| EXERCISE DETAILS |
Please reproduce the following records exactly as they appear.

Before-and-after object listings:
+===+

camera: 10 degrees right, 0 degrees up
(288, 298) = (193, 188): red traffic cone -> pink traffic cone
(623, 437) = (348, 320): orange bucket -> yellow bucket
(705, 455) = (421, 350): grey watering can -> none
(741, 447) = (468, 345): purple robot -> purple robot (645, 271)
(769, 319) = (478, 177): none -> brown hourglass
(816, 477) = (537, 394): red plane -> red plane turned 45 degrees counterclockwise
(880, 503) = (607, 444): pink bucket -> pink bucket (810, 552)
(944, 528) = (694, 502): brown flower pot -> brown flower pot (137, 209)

+===+

| ANSWER TO THIS PROBLEM |
camera: 10 degrees right, 0 degrees up
(288, 298) = (193, 188): red traffic cone -> pink traffic cone
(623, 437) = (348, 320): orange bucket -> yellow bucket
(705, 455) = (421, 350): grey watering can -> none
(741, 447) = (468, 345): purple robot -> purple robot (645, 271)
(769, 319) = (478, 177): none -> brown hourglass
(816, 477) = (537, 394): red plane -> red plane turned 45 degrees counterclockwise
(880, 503) = (607, 444): pink bucket -> pink bucket (810, 552)
(944, 528) = (694, 502): brown flower pot -> brown flower pot (137, 209)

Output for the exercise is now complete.